• **TASK TO CARRY OUT**
Each line of the listing below should be restated word for word.

• **DATA**
● ● ● ● ●
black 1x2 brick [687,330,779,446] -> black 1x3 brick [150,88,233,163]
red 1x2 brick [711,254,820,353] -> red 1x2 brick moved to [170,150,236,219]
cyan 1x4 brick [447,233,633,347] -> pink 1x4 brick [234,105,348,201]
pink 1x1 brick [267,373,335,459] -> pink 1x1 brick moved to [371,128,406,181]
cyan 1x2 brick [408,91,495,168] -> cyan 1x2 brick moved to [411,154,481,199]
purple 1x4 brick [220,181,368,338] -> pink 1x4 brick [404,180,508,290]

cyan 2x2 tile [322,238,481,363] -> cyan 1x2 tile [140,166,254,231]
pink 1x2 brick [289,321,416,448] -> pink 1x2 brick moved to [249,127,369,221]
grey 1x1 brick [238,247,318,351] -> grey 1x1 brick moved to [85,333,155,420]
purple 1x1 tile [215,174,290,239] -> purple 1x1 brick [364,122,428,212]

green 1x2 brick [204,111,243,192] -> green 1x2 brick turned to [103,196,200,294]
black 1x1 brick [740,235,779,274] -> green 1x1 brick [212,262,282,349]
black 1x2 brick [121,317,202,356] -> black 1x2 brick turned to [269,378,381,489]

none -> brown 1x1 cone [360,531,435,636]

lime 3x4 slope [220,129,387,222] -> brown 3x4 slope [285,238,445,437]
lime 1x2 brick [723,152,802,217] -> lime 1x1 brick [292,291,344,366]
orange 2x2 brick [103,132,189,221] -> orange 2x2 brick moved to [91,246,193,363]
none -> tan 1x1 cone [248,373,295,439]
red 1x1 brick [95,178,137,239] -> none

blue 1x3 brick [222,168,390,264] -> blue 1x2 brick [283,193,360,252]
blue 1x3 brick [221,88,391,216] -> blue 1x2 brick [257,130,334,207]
● ● ● ● ●
• **OUTPUT OF THE TASK**
black 1x2 brick [687,330,779,446] -> black 1x3 brick [150,88,233,163]
red 1x2 brick [711,254,820,353] -> red 1x2 brick moved to [170,150,236,219]
cyan 1x4 brick [447,233,633,347] -> pink 1x4 brick [234,105,348,201]
pink 1x1 brick [267,373,335,459] -> pink 1x1 brick moved to [371,128,406,181]
cyan 1x2 brick [408,91,495,168] -> cyan 1x2 brick moved to [411,154,481,199]
purple 1x4 brick [220,181,368,338] -> pink 1x4 brick [404,180,508,290]

cyan 2x2 tile [322,238,481,363] -> cyan 1x2 tile [140,166,254,231]
pink 1x2 brick [289,321,416,448] -> pink 1x2 brick moved to [249,127,369,221]
grey 1x1 brick [238,247,318,351] -> grey 1x1 brick moved to [85,333,155,420]
purple 1x1 tile [215,174,290,239] -> purple 1x1 brick [364,122,428,212]

green 1x2 brick [204,111,243,192] -> green 1x2 brick turned to [103,196,200,294]
black 1x1 brick [740,235,779,274] -> green 1x1 brick [212,262,282,349]
black 1x2 brick [121,317,202,356] -> black 1x2 brick turned to [269,378,381,489]

none -> brown 1x1 cone [360,531,435,636]

lime 3x4 slope [220,129,387,222] -> brown 3x4 slope [285,238,445,437]
lime 1x2 brick [723,152,802,217] -> lime 1x1 brick [292,291,344,366]
orange 2x2 brick [103,132,189,221] -> orange 2x2 brick moved to [91,246,193,363]
none -> tan 1x1 cone [248,373,295,439]
red 1x1 brick [95,178,137,239] -> none

blue 1x3 brick [222,168,390,264] -> blue 1x2 brick [283,193,360,252]
blue 1x3 brick [221,88,391,216] -> blue 1x2 brick [257,130,334,207]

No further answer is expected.